» Exercise description
Without including any image, retype the records word for word.
════════
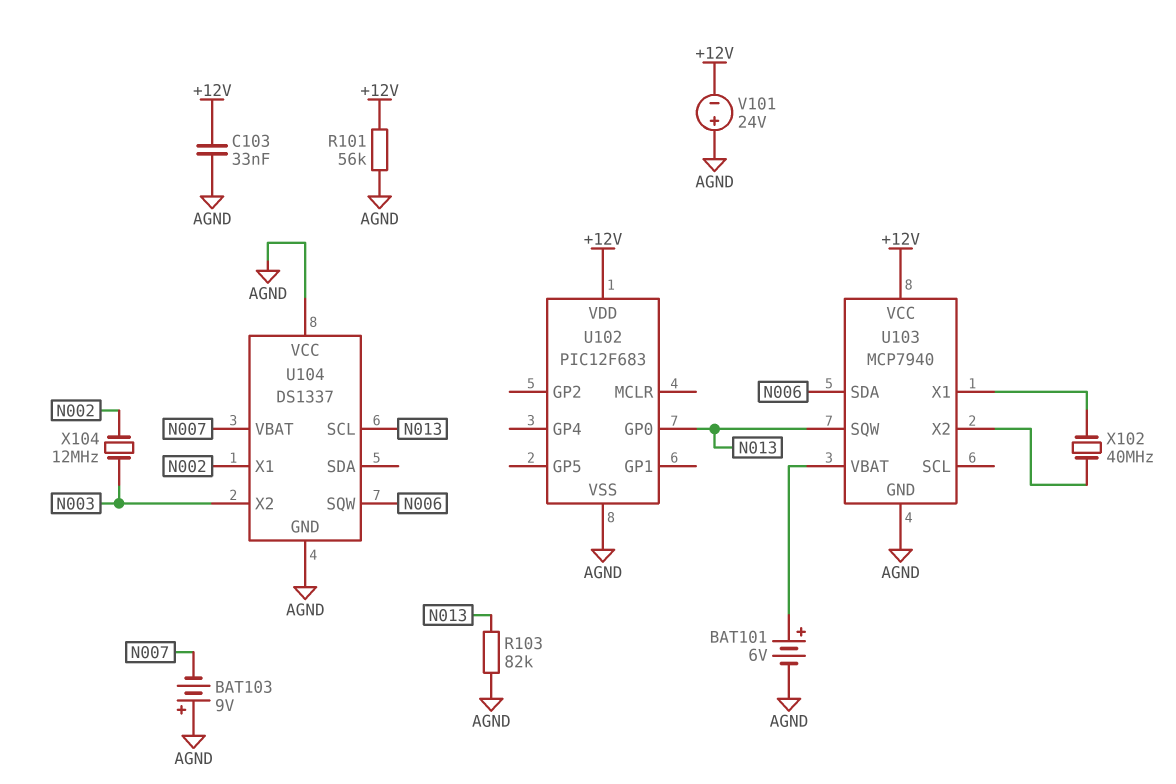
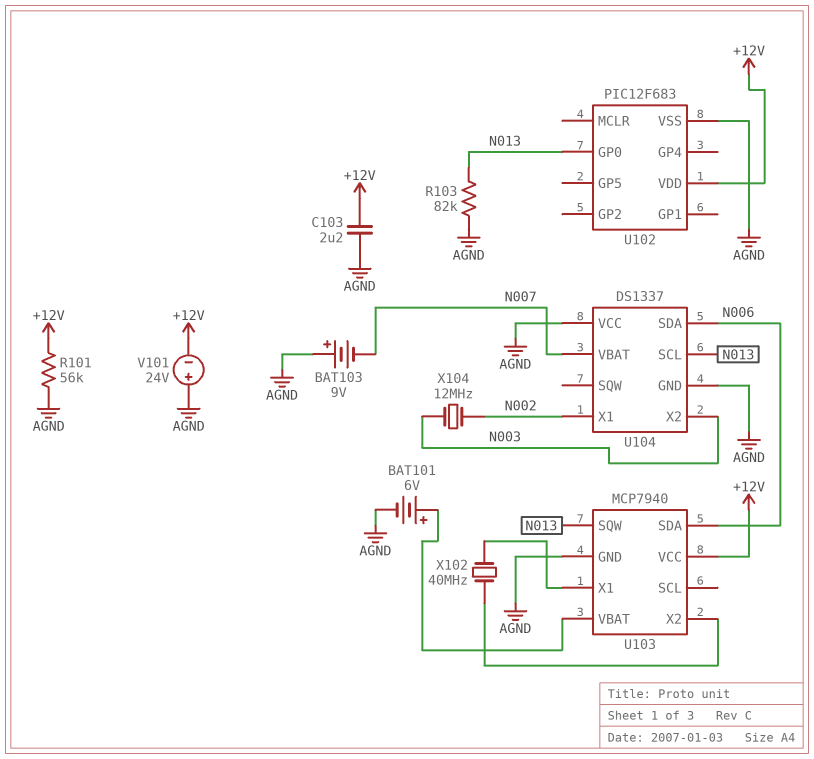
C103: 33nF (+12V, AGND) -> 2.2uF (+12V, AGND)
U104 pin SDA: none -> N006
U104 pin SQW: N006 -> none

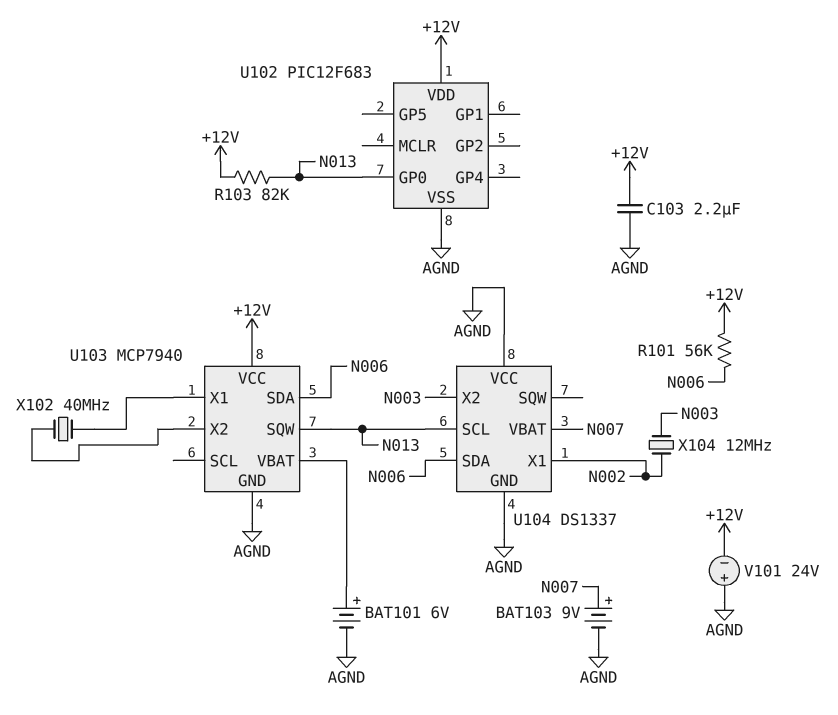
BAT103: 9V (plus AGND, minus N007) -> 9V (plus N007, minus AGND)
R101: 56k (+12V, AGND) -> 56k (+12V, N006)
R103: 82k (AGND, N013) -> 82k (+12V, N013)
════════
» Task output
C103: 33nF (+12V, AGND) -> 2.2uF (+12V, AGND)
U104 pin SDA: none -> N006
U104 pin SQW: N006 -> none

BAT103: 9V (plus AGND, minus N007) -> 9V (plus N007, minus AGND)
R101: 56k (+12V, AGND) -> 56k (+12V, N006)
R103: 82k (AGND, N013) -> 82k (+12V, N013)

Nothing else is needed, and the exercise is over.